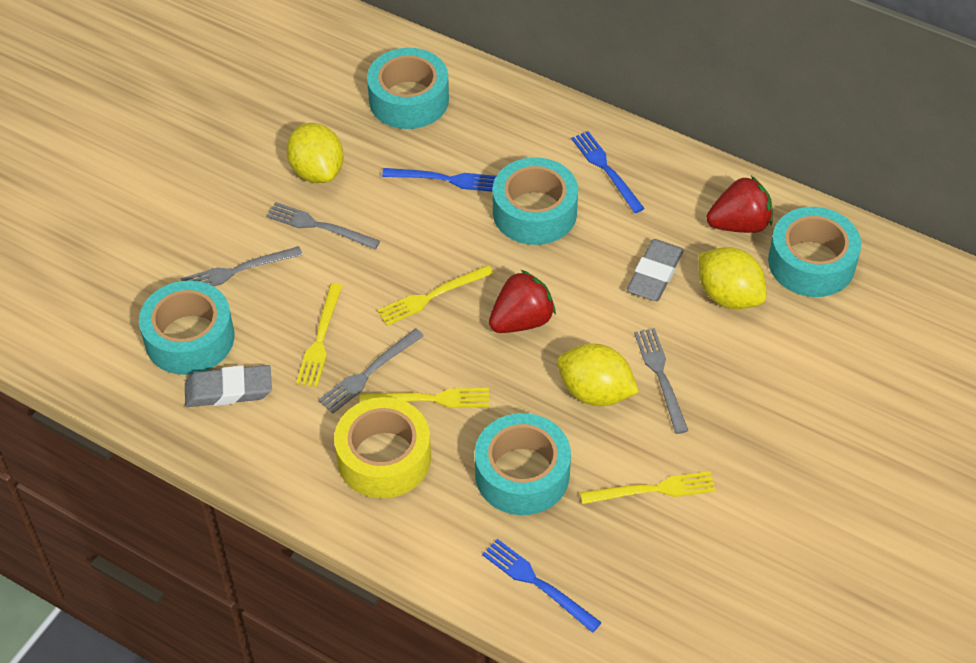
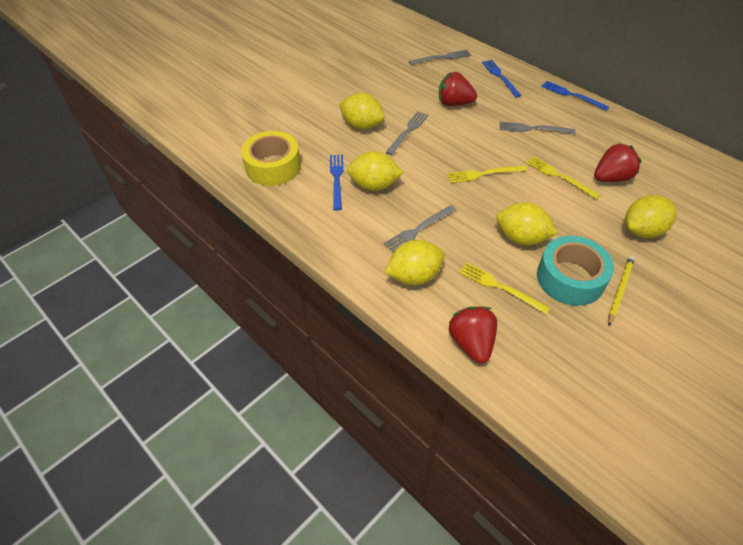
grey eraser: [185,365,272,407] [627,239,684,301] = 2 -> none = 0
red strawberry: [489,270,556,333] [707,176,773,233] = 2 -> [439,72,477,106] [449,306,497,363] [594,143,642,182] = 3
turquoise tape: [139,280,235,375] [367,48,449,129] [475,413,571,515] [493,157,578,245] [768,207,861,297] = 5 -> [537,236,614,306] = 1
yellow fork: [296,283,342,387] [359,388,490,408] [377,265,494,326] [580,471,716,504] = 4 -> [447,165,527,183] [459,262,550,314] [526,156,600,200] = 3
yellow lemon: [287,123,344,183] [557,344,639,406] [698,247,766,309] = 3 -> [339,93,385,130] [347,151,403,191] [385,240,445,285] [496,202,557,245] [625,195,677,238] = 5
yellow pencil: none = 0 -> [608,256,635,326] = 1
--
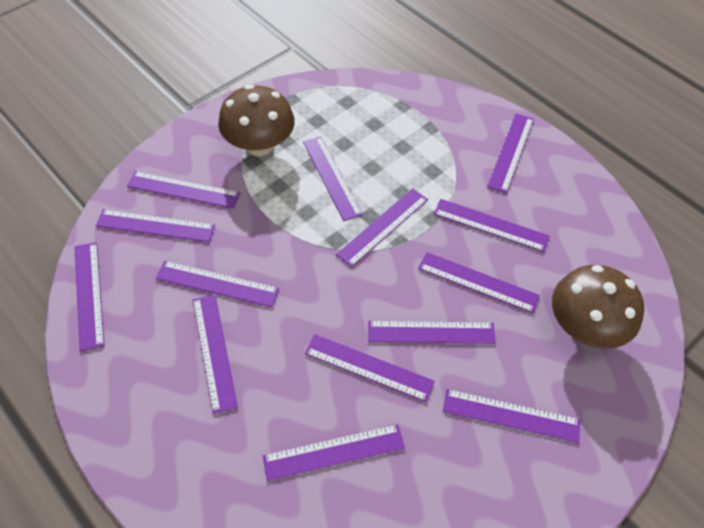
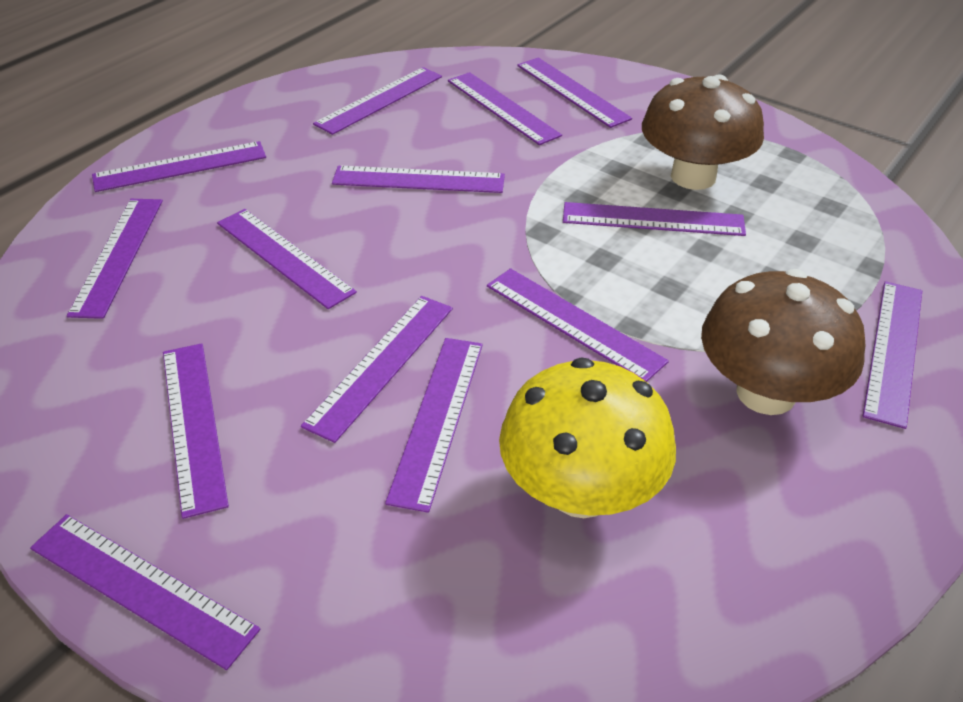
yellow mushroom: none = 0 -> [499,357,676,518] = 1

* Problem details: Would you print, exactly as written, every line above from the one holding "yellow fork: [296,283,342,387]" through the one holding "yellow pencil: none", with both included and no other lines?

* Result below:
yellow fork: [296,283,342,387] [359,388,490,408] [377,265,494,326] [580,471,716,504] = 4 -> [447,165,527,183] [459,262,550,314] [526,156,600,200] = 3
yellow lemon: [287,123,344,183] [557,344,639,406] [698,247,766,309] = 3 -> [339,93,385,130] [347,151,403,191] [385,240,445,285] [496,202,557,245] [625,195,677,238] = 5
yellow pencil: none = 0 -> [608,256,635,326] = 1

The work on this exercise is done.